* JOB
Please reproduce the items from the line holding "Hazelburn [378, 565]" through the line holding "center [496, 353].", inclusive, renaming "damaged" to "broken" and leaving all else unchanged.

(Click-target data)
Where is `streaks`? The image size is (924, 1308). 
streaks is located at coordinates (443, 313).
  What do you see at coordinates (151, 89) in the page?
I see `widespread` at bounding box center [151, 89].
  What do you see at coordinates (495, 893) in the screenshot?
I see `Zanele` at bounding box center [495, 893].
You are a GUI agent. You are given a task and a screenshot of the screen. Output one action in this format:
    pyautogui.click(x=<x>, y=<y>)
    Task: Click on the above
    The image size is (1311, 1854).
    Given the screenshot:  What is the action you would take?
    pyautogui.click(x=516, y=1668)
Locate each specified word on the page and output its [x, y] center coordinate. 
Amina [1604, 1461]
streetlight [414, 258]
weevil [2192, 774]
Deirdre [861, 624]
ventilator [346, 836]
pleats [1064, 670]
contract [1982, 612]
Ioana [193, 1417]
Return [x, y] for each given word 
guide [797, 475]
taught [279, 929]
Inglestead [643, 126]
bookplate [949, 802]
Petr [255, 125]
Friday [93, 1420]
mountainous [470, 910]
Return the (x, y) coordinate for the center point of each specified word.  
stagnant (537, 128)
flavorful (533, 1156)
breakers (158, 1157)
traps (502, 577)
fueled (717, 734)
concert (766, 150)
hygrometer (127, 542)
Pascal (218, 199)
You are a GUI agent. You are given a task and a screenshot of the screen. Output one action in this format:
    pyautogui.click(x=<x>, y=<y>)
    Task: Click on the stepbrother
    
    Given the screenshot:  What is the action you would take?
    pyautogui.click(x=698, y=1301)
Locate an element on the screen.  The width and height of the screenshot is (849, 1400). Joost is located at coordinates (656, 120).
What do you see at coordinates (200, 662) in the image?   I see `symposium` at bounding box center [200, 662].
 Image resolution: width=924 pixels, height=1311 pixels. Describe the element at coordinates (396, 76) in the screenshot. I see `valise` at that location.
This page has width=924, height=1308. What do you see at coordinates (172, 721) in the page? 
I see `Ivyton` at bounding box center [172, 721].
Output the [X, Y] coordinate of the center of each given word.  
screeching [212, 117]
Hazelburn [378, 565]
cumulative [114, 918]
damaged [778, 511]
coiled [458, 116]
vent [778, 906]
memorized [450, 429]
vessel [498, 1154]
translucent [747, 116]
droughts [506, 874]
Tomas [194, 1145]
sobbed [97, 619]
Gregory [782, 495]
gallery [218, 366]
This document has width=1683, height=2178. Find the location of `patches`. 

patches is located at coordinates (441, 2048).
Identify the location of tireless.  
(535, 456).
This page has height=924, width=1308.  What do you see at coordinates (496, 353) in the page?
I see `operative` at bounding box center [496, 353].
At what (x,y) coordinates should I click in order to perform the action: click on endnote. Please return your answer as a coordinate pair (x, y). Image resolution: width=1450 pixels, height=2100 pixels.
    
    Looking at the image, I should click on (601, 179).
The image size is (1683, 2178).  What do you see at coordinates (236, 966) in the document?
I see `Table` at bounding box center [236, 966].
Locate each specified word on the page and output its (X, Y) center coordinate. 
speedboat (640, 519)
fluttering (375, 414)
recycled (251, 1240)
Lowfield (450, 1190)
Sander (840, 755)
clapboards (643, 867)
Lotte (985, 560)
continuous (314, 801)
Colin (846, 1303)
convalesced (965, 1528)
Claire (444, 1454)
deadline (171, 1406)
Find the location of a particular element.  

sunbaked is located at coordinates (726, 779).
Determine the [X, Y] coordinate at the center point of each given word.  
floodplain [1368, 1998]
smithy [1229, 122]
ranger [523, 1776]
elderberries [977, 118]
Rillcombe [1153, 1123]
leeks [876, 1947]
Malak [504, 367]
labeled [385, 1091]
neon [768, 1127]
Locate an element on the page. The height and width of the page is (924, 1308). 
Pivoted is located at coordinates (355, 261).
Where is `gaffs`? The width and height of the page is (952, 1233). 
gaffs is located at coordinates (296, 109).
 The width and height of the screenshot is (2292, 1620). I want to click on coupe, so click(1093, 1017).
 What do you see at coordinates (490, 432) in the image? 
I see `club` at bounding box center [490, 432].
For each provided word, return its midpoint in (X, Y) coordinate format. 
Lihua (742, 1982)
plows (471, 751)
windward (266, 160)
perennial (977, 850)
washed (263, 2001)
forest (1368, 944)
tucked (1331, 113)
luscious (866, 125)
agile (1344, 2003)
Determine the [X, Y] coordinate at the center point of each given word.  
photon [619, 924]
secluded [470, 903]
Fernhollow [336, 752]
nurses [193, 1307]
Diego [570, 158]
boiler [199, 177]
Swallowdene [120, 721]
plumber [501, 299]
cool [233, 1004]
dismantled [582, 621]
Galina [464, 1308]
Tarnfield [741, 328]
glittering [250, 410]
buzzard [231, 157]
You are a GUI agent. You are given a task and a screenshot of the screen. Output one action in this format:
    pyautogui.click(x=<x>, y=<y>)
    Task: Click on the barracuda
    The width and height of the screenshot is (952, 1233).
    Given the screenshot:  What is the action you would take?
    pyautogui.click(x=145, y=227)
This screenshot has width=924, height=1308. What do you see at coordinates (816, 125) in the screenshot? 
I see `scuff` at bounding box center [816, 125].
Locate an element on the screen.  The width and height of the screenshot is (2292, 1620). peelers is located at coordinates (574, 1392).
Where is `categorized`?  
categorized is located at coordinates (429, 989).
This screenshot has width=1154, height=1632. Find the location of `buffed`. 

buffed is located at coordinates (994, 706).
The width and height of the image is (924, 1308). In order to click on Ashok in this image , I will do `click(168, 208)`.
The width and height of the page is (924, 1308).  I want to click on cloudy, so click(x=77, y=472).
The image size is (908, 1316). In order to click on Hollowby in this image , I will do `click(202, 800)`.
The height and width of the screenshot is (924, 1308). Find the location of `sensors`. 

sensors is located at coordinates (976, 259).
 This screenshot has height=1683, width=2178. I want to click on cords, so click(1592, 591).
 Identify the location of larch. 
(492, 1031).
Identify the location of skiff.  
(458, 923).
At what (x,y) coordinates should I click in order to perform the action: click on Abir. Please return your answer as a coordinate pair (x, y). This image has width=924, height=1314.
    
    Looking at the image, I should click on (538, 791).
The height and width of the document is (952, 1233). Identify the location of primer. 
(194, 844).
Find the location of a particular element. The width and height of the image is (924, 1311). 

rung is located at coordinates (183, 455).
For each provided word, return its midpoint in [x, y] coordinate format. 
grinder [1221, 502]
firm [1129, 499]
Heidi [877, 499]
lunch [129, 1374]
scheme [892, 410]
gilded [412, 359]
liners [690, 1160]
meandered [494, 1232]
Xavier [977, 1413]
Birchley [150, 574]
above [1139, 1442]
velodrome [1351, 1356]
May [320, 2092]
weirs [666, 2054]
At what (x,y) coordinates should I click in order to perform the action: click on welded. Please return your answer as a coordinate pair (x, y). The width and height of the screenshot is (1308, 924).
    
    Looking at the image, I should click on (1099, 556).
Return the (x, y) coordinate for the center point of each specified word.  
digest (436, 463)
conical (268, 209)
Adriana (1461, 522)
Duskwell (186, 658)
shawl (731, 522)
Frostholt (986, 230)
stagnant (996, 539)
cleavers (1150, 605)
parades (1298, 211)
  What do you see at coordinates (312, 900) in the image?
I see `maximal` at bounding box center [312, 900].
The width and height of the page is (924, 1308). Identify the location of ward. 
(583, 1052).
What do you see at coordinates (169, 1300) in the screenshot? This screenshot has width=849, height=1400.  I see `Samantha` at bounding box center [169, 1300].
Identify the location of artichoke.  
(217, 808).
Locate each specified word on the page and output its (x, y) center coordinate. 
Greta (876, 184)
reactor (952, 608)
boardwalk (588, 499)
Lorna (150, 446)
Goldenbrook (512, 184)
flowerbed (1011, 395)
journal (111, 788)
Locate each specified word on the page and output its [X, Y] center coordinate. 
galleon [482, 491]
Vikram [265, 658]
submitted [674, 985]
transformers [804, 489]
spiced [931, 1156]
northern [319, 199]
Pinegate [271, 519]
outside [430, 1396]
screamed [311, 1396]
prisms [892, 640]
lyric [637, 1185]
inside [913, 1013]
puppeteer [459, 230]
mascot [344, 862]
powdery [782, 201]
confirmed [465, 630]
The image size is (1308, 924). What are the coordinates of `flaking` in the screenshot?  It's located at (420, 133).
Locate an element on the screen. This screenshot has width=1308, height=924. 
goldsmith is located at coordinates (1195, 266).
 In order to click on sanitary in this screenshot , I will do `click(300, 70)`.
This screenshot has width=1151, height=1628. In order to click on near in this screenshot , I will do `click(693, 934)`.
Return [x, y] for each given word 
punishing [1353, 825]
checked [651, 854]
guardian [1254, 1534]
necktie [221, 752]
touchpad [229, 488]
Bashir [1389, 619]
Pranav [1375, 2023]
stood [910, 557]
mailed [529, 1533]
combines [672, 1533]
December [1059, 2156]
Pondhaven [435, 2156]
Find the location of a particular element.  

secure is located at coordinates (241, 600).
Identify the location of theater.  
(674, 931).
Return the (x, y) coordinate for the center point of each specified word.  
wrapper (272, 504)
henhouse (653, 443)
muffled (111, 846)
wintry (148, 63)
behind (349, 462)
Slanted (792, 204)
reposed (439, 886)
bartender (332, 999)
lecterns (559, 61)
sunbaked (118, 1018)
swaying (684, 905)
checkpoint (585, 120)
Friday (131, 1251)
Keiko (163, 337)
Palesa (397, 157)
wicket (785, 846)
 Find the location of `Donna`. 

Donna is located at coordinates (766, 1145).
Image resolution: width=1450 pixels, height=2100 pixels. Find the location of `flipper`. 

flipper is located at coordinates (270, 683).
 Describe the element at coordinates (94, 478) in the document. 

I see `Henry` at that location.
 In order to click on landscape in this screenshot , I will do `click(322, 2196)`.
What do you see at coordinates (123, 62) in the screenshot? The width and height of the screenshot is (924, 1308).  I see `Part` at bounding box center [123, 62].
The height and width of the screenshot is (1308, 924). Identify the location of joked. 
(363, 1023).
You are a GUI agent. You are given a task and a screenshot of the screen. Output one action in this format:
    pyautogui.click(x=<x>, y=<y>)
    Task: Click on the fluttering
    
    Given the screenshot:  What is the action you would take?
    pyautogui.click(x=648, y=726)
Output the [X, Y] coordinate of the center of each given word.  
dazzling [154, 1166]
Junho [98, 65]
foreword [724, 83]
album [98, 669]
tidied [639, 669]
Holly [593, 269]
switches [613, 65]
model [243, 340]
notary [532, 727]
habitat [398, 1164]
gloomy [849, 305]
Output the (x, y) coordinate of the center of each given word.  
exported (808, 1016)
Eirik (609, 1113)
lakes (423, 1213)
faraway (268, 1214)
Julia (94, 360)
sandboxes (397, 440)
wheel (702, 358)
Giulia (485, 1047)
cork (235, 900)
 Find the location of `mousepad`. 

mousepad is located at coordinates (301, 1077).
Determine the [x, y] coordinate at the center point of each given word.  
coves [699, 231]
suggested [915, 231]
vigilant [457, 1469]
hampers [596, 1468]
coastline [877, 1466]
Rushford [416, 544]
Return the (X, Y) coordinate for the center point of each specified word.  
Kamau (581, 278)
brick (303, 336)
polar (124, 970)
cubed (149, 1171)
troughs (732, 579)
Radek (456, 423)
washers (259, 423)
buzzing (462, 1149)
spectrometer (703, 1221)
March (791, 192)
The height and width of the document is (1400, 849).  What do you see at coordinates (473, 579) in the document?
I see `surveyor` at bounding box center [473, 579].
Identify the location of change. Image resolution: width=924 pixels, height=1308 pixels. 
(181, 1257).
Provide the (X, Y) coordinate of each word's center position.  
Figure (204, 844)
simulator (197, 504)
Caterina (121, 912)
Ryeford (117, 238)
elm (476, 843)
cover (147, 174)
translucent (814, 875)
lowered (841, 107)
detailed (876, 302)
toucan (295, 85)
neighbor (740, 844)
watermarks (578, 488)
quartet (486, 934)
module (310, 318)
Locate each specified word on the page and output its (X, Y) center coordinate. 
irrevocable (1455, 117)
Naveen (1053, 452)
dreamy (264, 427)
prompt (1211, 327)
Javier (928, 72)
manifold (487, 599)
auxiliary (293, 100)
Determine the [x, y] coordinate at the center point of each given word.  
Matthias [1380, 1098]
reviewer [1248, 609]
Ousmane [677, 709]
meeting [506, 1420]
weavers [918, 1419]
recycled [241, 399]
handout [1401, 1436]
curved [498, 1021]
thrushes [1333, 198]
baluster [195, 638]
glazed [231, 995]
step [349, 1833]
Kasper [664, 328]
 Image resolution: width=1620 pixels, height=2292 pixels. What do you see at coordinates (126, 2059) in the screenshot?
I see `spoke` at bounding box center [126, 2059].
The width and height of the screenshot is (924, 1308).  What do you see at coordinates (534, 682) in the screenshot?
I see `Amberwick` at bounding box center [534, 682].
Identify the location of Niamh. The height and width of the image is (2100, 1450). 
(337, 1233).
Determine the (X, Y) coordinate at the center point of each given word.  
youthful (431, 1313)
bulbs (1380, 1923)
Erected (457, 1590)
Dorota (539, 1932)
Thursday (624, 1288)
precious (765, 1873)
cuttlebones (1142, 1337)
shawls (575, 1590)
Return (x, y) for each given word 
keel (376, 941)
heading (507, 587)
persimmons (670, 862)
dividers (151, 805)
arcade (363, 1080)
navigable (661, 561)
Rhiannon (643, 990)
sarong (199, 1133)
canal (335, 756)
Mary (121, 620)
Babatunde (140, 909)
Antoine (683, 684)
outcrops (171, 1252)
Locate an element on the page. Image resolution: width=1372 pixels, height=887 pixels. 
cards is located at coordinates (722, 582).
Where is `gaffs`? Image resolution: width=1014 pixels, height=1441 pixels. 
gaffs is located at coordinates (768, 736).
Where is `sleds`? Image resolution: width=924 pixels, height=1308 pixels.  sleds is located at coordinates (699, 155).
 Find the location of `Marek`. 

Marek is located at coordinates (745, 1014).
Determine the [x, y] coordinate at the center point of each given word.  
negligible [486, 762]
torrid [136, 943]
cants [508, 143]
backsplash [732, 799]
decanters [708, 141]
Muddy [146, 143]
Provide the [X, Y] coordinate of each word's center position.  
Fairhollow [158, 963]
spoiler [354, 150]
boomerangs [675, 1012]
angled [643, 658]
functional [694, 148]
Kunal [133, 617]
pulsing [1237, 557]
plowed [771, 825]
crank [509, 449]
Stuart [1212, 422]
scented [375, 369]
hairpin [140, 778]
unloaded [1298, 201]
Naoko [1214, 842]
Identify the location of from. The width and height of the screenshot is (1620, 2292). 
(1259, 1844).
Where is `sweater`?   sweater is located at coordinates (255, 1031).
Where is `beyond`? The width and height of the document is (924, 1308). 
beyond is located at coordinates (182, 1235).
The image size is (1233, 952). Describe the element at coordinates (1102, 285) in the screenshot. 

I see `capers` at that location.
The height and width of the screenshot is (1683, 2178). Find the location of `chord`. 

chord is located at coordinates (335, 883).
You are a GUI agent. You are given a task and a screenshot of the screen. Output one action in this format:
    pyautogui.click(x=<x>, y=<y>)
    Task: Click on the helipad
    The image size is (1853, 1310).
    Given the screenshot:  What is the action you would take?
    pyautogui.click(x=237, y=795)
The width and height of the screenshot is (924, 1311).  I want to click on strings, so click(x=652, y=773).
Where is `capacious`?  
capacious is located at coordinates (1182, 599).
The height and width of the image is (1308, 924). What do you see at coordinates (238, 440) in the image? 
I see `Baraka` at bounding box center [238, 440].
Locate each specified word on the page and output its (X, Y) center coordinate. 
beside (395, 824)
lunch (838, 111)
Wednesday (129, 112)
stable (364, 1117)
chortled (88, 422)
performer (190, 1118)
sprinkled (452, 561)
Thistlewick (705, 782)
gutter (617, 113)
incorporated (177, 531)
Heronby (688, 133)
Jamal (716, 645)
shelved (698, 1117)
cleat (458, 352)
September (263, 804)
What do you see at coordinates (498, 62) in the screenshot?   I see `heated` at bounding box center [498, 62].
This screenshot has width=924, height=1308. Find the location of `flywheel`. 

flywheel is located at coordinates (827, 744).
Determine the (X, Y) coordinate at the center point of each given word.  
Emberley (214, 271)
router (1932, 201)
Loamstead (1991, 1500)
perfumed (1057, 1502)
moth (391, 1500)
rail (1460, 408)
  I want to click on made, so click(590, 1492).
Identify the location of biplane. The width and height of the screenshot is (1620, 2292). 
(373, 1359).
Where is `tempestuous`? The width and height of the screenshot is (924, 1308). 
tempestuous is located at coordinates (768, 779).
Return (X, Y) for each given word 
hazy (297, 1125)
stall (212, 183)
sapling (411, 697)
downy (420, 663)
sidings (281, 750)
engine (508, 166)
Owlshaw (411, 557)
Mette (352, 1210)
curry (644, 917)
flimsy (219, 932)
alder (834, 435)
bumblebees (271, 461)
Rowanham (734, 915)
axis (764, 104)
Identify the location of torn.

* RESULT OF THE EXERCISE
Hazelburn [378, 565]
cumulative [114, 918]
broken [778, 511]
coiled [458, 116]
vent [778, 906]
memorized [450, 429]
vessel [498, 1154]
translucent [747, 116]
droughts [506, 874]
Tomas [194, 1145]
sobbed [97, 619]
Gregory [782, 495]
gallery [218, 366]
This document has width=1683, height=2178. Find the location of `patches`. 

patches is located at coordinates (441, 2048).
Identify the location of tireless.  
(535, 456).
This page has height=924, width=1308.  What do you see at coordinates (496, 353) in the page?
I see `operative` at bounding box center [496, 353].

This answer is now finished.